## [Exercise description]
All lines in the records below from the line with "none -> pink brick A9:B10 level 1" through the line with "none -> orange cone E10 level 2" are to be given again exactly, both ends included; the pictures are to be left out.

## [Data for analysis]
....

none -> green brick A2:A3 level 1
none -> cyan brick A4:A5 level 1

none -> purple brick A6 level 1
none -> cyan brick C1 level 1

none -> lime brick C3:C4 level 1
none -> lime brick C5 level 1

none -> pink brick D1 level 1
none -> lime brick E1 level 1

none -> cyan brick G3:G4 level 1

....

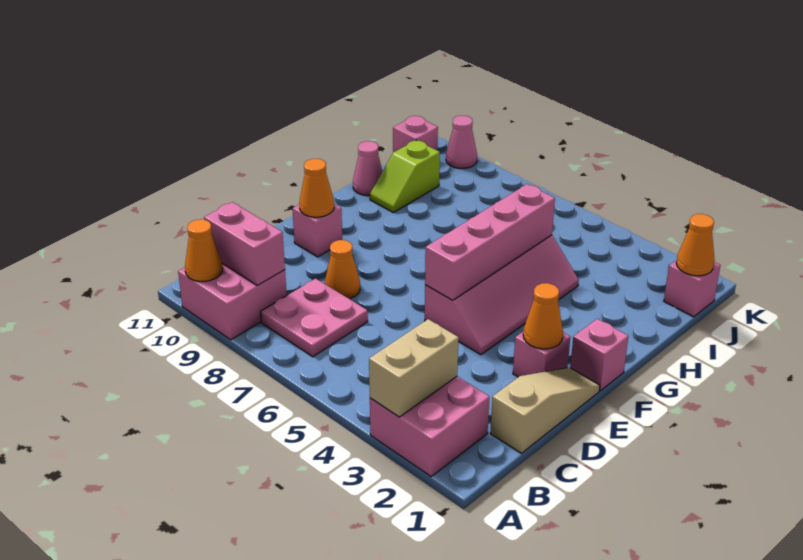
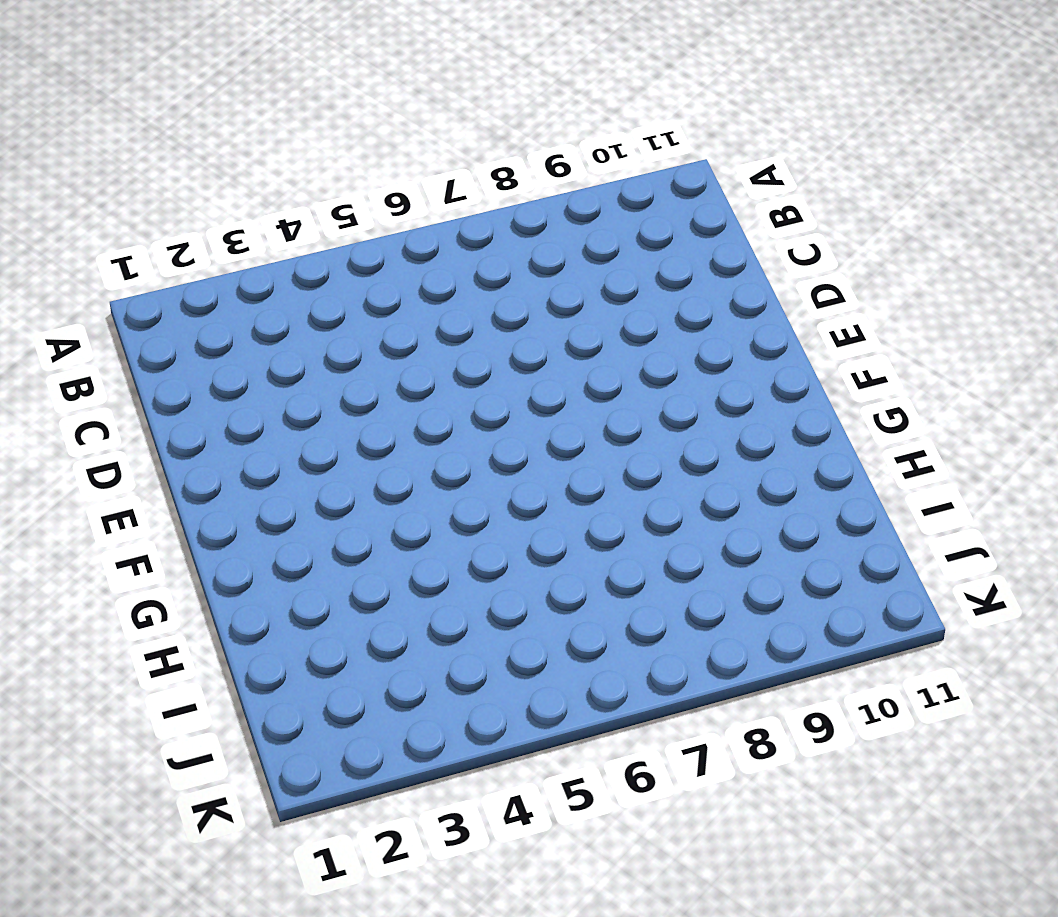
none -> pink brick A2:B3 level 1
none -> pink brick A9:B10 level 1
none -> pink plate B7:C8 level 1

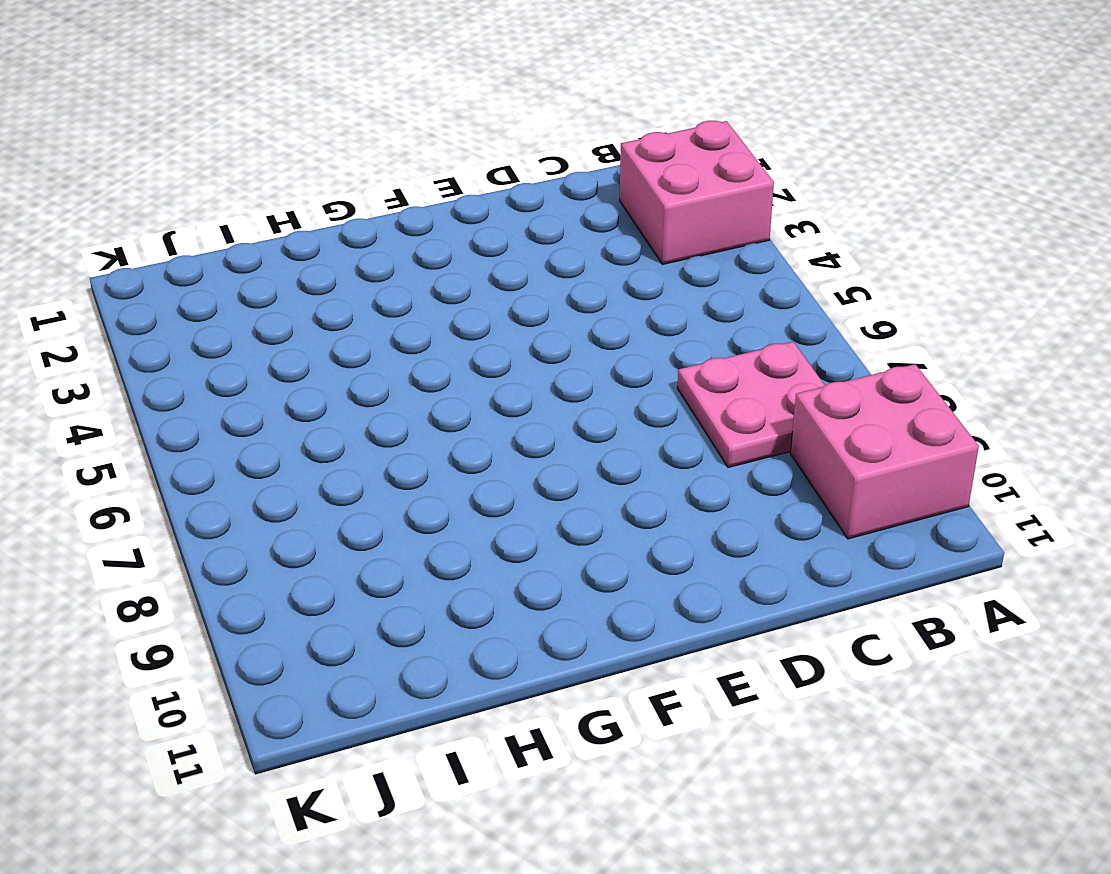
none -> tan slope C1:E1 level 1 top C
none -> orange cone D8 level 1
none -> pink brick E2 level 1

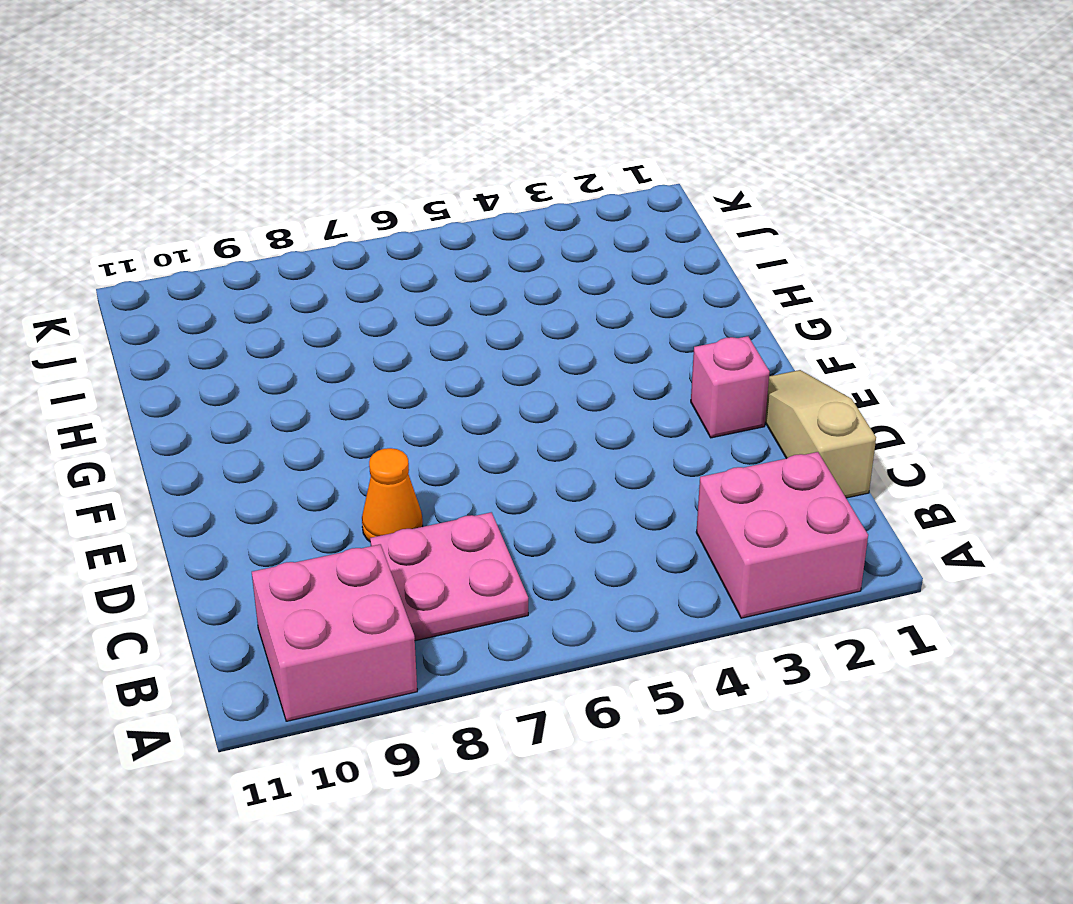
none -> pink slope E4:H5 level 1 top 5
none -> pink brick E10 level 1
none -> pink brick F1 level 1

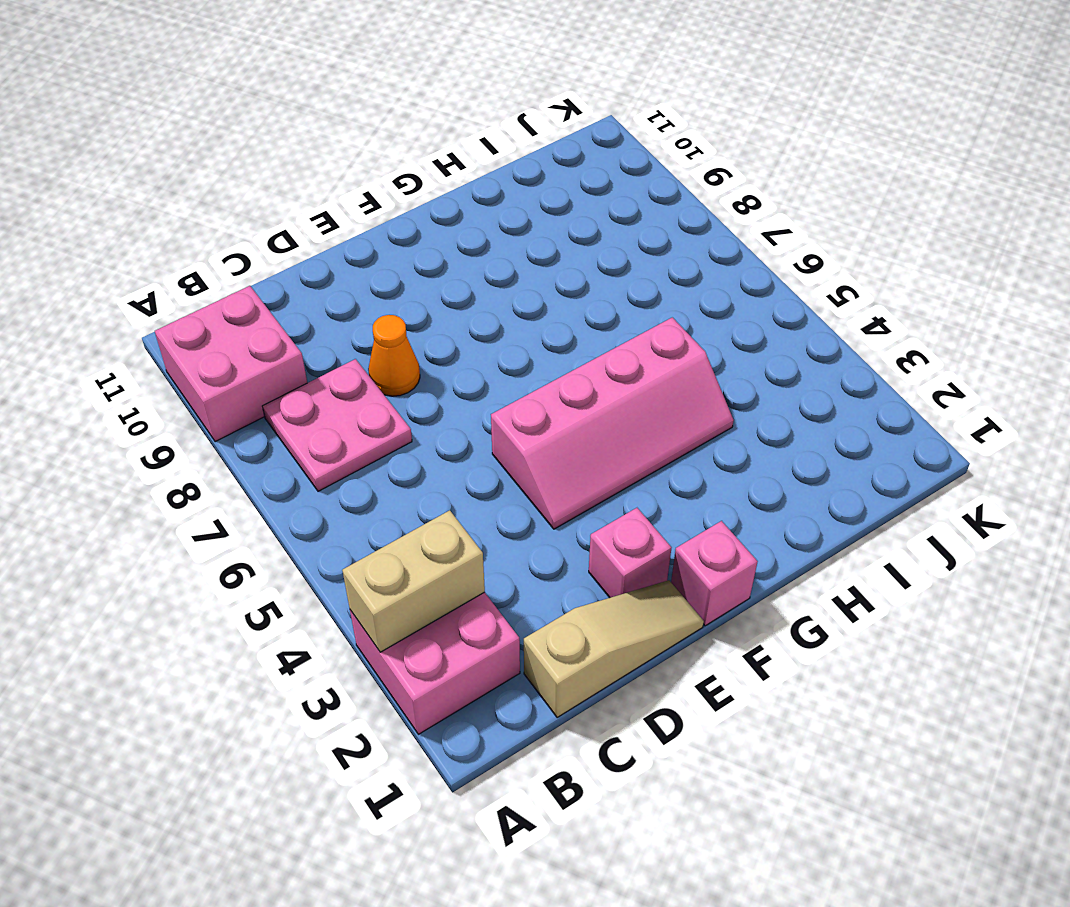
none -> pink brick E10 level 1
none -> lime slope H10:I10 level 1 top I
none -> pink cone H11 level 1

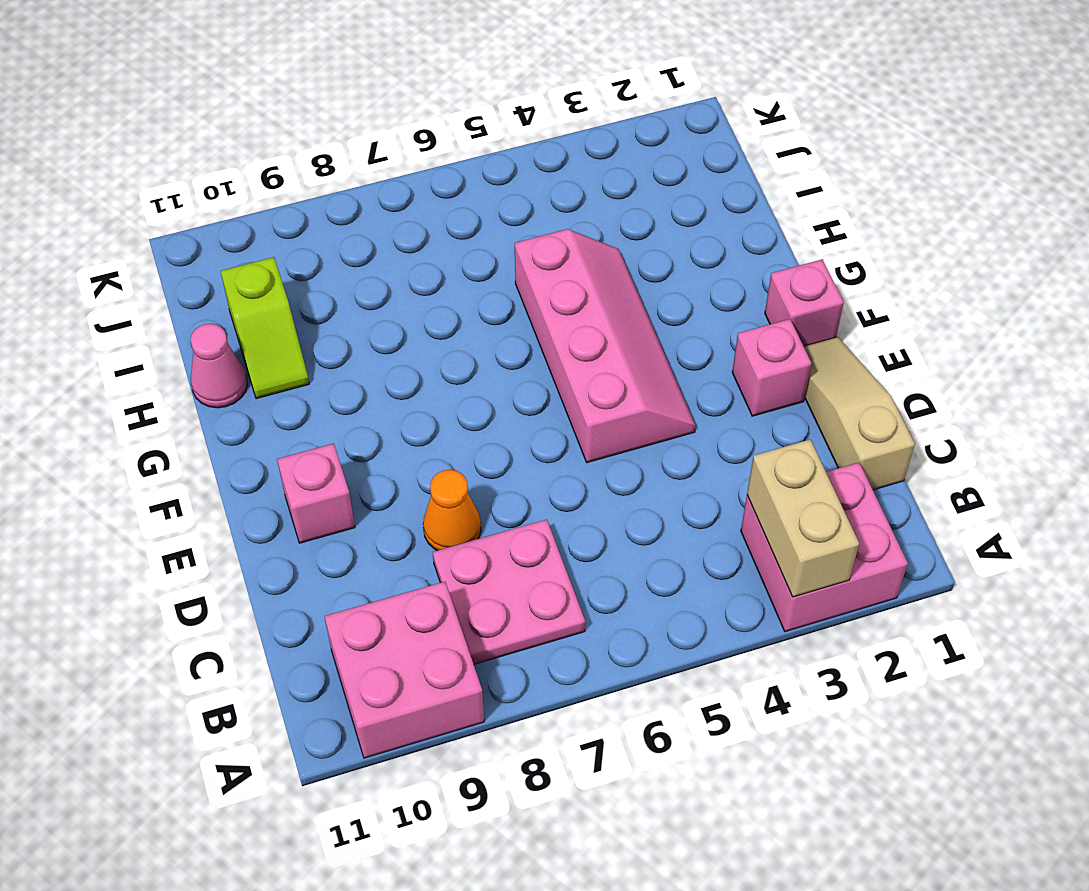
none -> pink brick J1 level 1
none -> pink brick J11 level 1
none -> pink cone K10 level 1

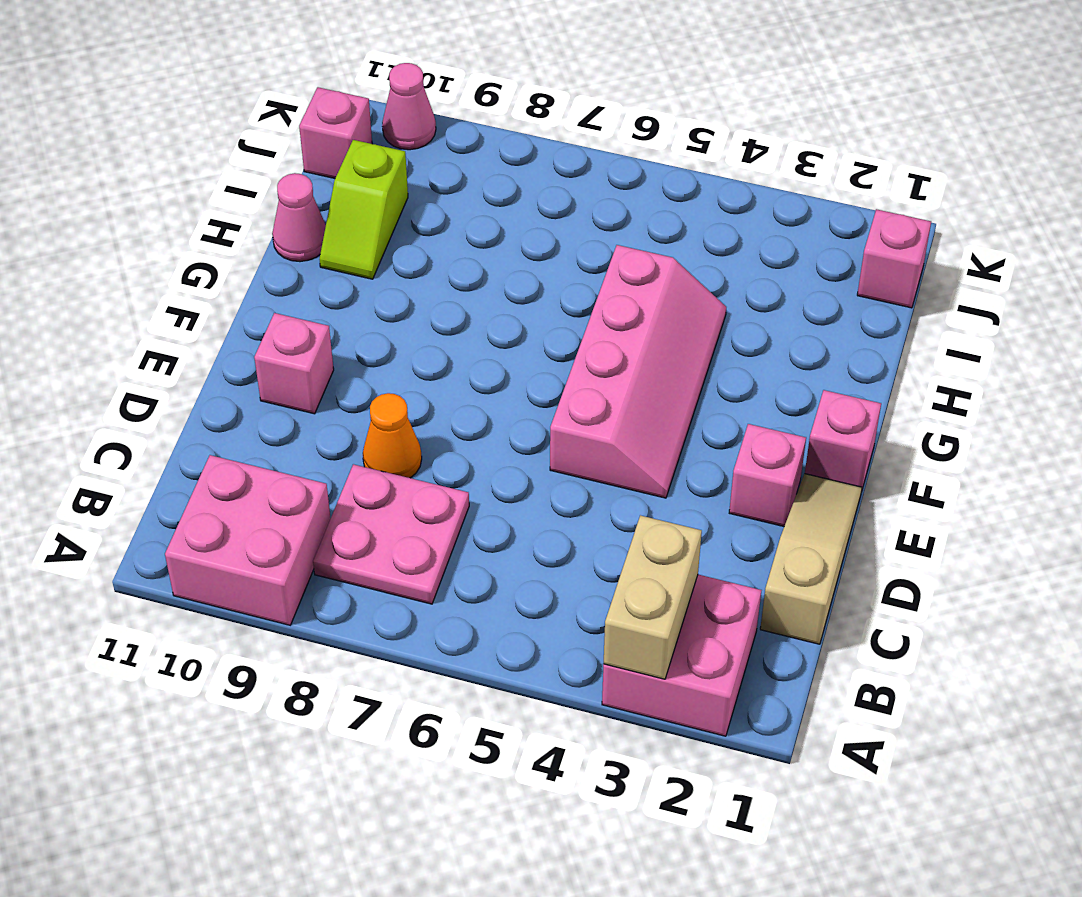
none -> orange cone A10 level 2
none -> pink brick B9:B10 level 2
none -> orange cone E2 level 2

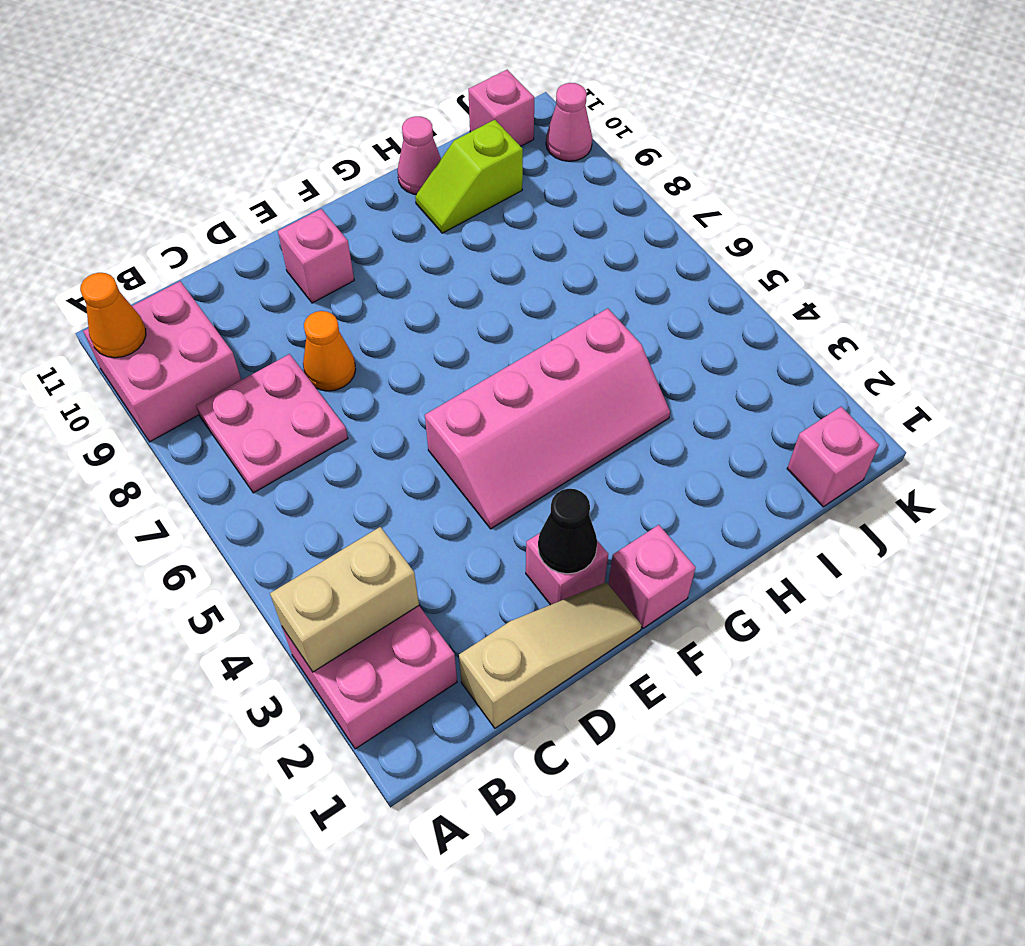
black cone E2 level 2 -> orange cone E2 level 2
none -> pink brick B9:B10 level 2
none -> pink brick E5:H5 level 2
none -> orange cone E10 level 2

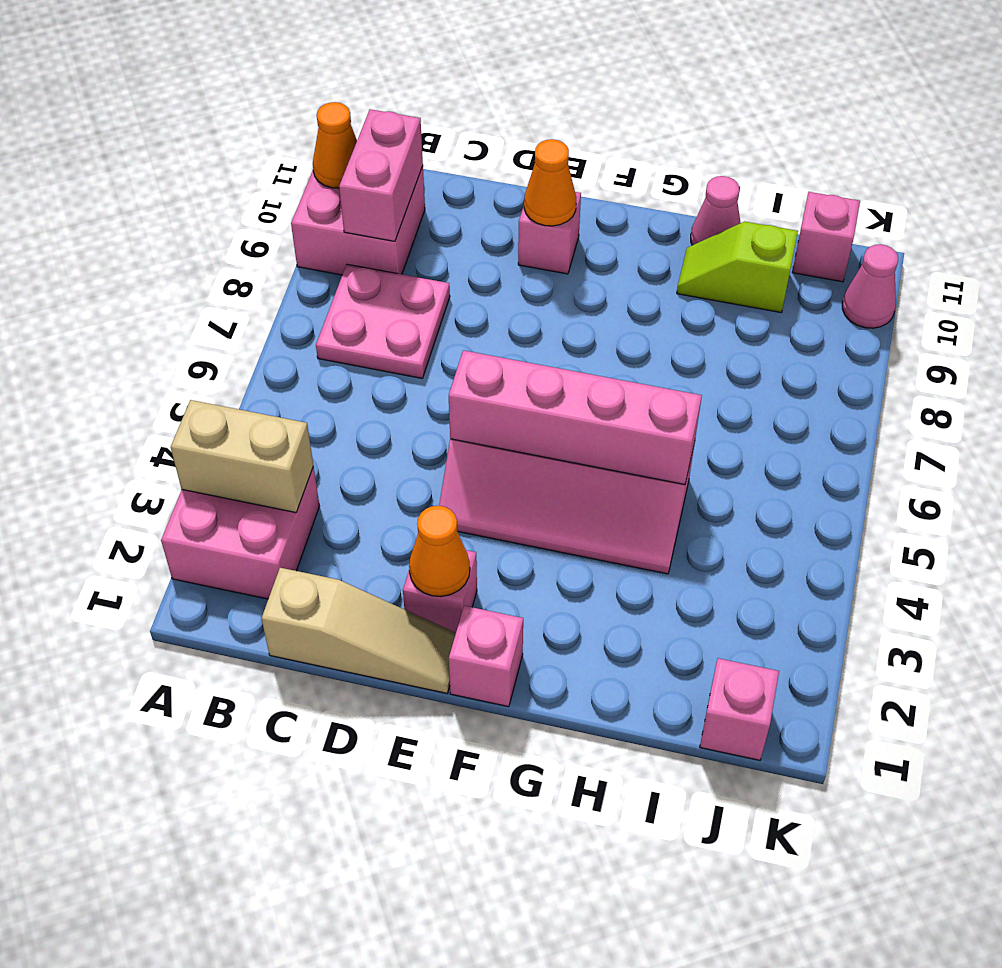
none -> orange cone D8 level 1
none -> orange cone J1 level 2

....

## [Finished exercise]
none -> pink brick A9:B10 level 1
none -> pink plate B7:C8 level 1

none -> tan slope C1:E1 level 1 top C
none -> orange cone D8 level 1
none -> pink brick E2 level 1

none -> pink slope E4:H5 level 1 top 5
none -> pink brick E10 level 1
none -> pink brick F1 level 1

none -> pink brick E10 level 1
none -> lime slope H10:I10 level 1 top I
none -> pink cone H11 level 1

none -> pink brick J1 level 1
none -> pink brick J11 level 1
none -> pink cone K10 level 1

none -> orange cone A10 level 2
none -> pink brick B9:B10 level 2
none -> orange cone E2 level 2

black cone E2 level 2 -> orange cone E2 level 2
none -> pink brick B9:B10 level 2
none -> pink brick E5:H5 level 2
none -> orange cone E10 level 2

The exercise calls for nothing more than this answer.